- [Exercise]
Reproduce each of the rows below character for character, keeping their order and leaving none out.

- [Supplied records]

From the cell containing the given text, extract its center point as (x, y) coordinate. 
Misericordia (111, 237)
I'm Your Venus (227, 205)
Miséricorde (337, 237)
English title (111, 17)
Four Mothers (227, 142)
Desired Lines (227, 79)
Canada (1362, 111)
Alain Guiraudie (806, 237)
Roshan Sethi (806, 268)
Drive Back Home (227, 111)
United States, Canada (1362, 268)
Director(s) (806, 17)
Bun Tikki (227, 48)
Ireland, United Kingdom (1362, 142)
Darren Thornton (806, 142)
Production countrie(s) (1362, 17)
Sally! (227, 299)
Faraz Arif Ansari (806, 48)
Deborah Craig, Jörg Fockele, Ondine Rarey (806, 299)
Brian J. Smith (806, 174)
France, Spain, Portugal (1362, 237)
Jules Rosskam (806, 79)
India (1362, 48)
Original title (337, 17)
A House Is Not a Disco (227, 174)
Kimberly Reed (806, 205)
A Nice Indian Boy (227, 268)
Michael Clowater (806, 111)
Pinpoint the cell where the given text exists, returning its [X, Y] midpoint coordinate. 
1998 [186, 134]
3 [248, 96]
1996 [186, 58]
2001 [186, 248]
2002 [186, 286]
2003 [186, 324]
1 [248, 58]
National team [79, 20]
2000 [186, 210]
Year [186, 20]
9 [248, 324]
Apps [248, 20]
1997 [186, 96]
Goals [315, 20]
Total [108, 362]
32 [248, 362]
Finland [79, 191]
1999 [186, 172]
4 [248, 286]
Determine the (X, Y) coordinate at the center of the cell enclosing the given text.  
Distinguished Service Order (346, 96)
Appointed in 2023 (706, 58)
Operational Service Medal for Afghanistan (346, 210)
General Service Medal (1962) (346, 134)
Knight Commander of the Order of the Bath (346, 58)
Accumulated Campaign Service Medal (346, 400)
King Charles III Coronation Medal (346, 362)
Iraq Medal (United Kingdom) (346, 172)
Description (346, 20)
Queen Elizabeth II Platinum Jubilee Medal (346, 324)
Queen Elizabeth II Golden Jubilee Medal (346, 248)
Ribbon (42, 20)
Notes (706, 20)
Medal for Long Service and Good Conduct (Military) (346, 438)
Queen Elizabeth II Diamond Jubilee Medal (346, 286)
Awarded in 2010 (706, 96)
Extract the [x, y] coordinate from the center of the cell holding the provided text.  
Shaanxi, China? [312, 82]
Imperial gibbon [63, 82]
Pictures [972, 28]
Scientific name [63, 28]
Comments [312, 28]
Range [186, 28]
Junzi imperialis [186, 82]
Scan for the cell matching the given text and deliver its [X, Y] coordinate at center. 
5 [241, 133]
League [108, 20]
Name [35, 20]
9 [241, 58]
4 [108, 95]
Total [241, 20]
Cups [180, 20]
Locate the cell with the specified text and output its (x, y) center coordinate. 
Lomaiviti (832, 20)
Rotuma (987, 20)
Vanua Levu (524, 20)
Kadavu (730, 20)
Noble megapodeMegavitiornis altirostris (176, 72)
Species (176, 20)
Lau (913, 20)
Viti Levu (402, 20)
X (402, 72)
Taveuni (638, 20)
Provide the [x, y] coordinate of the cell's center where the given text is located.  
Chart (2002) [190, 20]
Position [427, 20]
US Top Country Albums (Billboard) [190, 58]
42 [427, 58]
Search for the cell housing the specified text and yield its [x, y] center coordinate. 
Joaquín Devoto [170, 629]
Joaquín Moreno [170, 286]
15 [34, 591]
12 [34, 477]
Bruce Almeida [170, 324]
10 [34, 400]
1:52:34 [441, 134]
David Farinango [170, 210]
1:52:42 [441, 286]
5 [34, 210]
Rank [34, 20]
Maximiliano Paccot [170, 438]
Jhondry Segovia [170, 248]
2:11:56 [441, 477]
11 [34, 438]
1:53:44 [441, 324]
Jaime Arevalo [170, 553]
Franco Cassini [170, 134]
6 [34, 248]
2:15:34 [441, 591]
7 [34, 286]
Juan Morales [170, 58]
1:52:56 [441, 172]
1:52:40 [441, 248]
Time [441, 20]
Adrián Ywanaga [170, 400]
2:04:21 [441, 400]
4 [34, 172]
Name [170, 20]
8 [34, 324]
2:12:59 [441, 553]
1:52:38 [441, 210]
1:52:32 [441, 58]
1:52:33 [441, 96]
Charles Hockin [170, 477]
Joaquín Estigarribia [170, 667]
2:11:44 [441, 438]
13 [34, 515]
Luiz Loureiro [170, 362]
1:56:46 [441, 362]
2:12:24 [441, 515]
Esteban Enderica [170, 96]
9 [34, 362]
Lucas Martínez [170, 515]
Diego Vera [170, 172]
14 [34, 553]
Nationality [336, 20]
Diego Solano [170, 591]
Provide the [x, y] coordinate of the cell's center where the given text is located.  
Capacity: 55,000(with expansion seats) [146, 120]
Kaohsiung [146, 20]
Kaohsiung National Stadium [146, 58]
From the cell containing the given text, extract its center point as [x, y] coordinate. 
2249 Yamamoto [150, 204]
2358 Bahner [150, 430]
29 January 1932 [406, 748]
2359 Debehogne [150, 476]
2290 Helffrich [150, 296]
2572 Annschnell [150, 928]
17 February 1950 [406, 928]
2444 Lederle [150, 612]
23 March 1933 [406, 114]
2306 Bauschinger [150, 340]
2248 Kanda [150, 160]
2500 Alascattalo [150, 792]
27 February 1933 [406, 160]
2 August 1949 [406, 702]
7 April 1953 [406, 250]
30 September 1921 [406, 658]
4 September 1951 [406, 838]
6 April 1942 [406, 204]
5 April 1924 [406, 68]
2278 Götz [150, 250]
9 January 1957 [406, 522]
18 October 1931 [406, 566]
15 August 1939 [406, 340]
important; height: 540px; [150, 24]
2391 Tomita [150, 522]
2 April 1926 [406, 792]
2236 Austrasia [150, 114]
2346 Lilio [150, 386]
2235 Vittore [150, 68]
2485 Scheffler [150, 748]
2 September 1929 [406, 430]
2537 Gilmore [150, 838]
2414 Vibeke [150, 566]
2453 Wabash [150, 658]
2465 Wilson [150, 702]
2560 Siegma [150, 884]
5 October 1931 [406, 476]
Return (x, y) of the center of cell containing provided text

- [Result of the task]
From the cell containing the given text, extract its center point as (x, y) coordinate. 
Misericordia (111, 237)
I'm Your Venus (227, 205)
Miséricorde (337, 237)
English title (111, 17)
Four Mothers (227, 142)
Desired Lines (227, 79)
Canada (1362, 111)
Alain Guiraudie (806, 237)
Roshan Sethi (806, 268)
Drive Back Home (227, 111)
United States, Canada (1362, 268)
Director(s) (806, 17)
Bun Tikki (227, 48)
Ireland, United Kingdom (1362, 142)
Darren Thornton (806, 142)
Production countrie(s) (1362, 17)
Sally! (227, 299)
Faraz Arif Ansari (806, 48)
Deborah Craig, Jörg Fockele, Ondine Rarey (806, 299)
Brian J. Smith (806, 174)
France, Spain, Portugal (1362, 237)
Jules Rosskam (806, 79)
India (1362, 48)
Original title (337, 17)
A House Is Not a Disco (227, 174)
Kimberly Reed (806, 205)
A Nice Indian Boy (227, 268)
Michael Clowater (806, 111)
Pinpoint the cell where the given text exists, returning its [X, Y] midpoint coordinate. 
1998 [186, 134]
3 [248, 96]
1996 [186, 58]
2001 [186, 248]
2002 [186, 286]
2003 [186, 324]
1 [248, 58]
National team [79, 20]
2000 [186, 210]
Year [186, 20]
9 [248, 324]
Apps [248, 20]
1997 [186, 96]
Goals [315, 20]
Total [108, 362]
32 [248, 362]
Finland [79, 191]
1999 [186, 172]
4 [248, 286]
Determine the (X, Y) coordinate at the center of the cell enclosing the given text.  
Distinguished Service Order (346, 96)
Appointed in 2023 (706, 58)
Operational Service Medal for Afghanistan (346, 210)
General Service Medal (1962) (346, 134)
Knight Commander of the Order of the Bath (346, 58)
Accumulated Campaign Service Medal (346, 400)
King Charles III Coronation Medal (346, 362)
Iraq Medal (United Kingdom) (346, 172)
Description (346, 20)
Queen Elizabeth II Platinum Jubilee Medal (346, 324)
Queen Elizabeth II Golden Jubilee Medal (346, 248)
Ribbon (42, 20)
Notes (706, 20)
Medal for Long Service and Good Conduct (Military) (346, 438)
Queen Elizabeth II Diamond Jubilee Medal (346, 286)
Awarded in 2010 (706, 96)
Extract the [x, y] coordinate from the center of the cell holding the provided text.  
Shaanxi, China? [312, 82]
Imperial gibbon [63, 82]
Pictures [972, 28]
Scientific name [63, 28]
Comments [312, 28]
Range [186, 28]
Junzi imperialis [186, 82]
Scan for the cell matching the given text and deliver its [X, Y] coordinate at center. 
5 [241, 133]
League [108, 20]
Name [35, 20]
9 [241, 58]
4 [108, 95]
Total [241, 20]
Cups [180, 20]
Locate the cell with the specified text and output its (x, y) center coordinate. 
Lomaiviti (832, 20)
Rotuma (987, 20)
Vanua Levu (524, 20)
Kadavu (730, 20)
Noble megapodeMegavitiornis altirostris (176, 72)
Species (176, 20)
Lau (913, 20)
Viti Levu (402, 20)
X (402, 72)
Taveuni (638, 20)
Provide the [x, y] coordinate of the cell's center where the given text is located.  
Chart (2002) [190, 20]
Position [427, 20]
US Top Country Albums (Billboard) [190, 58]
42 [427, 58]
Search for the cell housing the specified text and yield its [x, y] center coordinate. 
Joaquín Devoto [170, 629]
Joaquín Moreno [170, 286]
15 [34, 591]
12 [34, 477]
Bruce Almeida [170, 324]
10 [34, 400]
1:52:34 [441, 134]
David Farinango [170, 210]
1:52:42 [441, 286]
5 [34, 210]
Rank [34, 20]
Maximiliano Paccot [170, 438]
Jhondry Segovia [170, 248]
2:11:56 [441, 477]
11 [34, 438]
1:53:44 [441, 324]
Jaime Arevalo [170, 553]
Franco Cassini [170, 134]
6 [34, 248]
2:15:34 [441, 591]
7 [34, 286]
Juan Morales [170, 58]
1:52:56 [441, 172]
1:52:40 [441, 248]
Time [441, 20]
Adrián Ywanaga [170, 400]
2:04:21 [441, 400]
4 [34, 172]
Name [170, 20]
8 [34, 324]
2:12:59 [441, 553]
1:52:38 [441, 210]
1:52:32 [441, 58]
1:52:33 [441, 96]
Charles Hockin [170, 477]
Joaquín Estigarribia [170, 667]
2:11:44 [441, 438]
13 [34, 515]
Luiz Loureiro [170, 362]
1:56:46 [441, 362]
2:12:24 [441, 515]
Esteban Enderica [170, 96]
9 [34, 362]
Lucas Martínez [170, 515]
Diego Vera [170, 172]
14 [34, 553]
Nationality [336, 20]
Diego Solano [170, 591]
Provide the [x, y] coordinate of the cell's center where the given text is located.  
Capacity: 55,000(with expansion seats) [146, 120]
Kaohsiung [146, 20]
Kaohsiung National Stadium [146, 58]
From the cell containing the given text, extract its center point as [x, y] coordinate. 
2249 Yamamoto [150, 204]
2358 Bahner [150, 430]
29 January 1932 [406, 748]
2359 Debehogne [150, 476]
2290 Helffrich [150, 296]
2572 Annschnell [150, 928]
17 February 1950 [406, 928]
2444 Lederle [150, 612]
23 March 1933 [406, 114]
2306 Bauschinger [150, 340]
2248 Kanda [150, 160]
2500 Alascattalo [150, 792]
27 February 1933 [406, 160]
2 August 1949 [406, 702]
7 April 1953 [406, 250]
30 September 1921 [406, 658]
4 September 1951 [406, 838]
6 April 1942 [406, 204]
5 April 1924 [406, 68]
2278 Götz [150, 250]
9 January 1957 [406, 522]
18 October 1931 [406, 566]
15 August 1939 [406, 340]
important; height: 540px; [150, 24]
2391 Tomita [150, 522]
2 April 1926 [406, 792]
2236 Austrasia [150, 114]
2346 Lilio [150, 386]
2235 Vittore [150, 68]
2485 Scheffler [150, 748]
2 September 1929 [406, 430]
2537 Gilmore [150, 838]
2414 Vibeke [150, 566]
2453 Wabash [150, 658]
2465 Wilson [150, 702]
2560 Siegma [150, 884]
5 October 1931 [406, 476]
Return (x, y) of the center of cell containing provided text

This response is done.